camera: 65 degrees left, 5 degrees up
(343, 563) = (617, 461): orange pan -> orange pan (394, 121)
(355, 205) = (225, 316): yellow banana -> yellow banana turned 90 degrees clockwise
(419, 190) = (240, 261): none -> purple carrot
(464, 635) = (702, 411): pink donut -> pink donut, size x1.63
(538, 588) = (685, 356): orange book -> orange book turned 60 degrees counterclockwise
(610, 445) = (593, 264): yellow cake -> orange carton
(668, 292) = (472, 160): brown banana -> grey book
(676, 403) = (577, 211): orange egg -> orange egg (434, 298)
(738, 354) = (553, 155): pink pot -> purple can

==

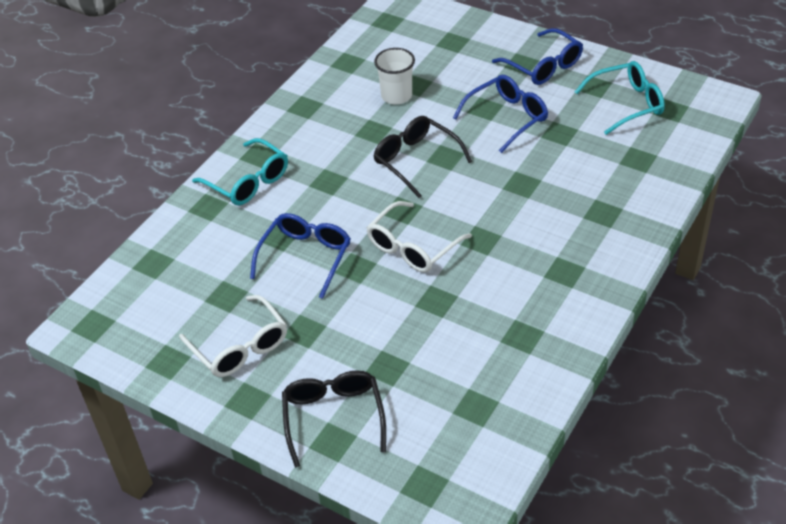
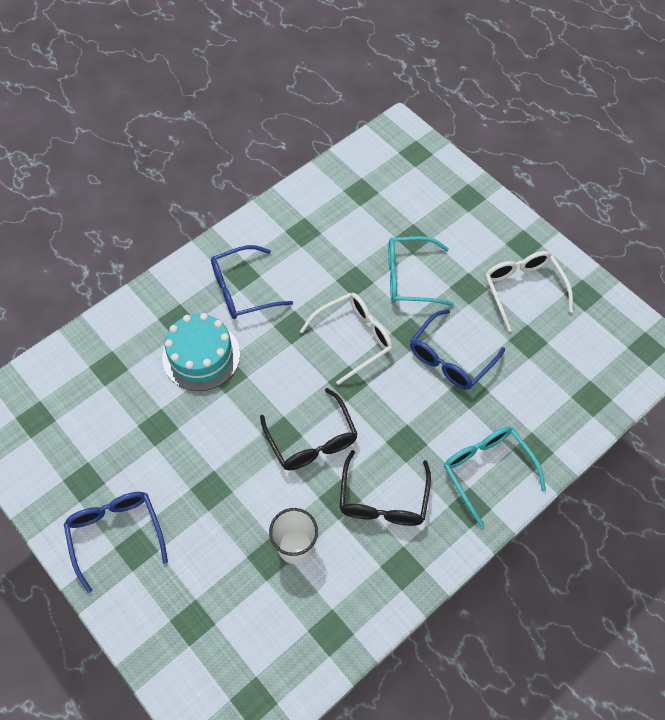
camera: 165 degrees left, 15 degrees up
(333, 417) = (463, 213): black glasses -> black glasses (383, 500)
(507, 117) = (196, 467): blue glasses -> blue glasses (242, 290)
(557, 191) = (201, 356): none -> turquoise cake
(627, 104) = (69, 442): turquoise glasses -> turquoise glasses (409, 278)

▶ [Your instructions]
Determine how many lines in the entries hold the string "pink". Write only the number.

▶ [Task output]
2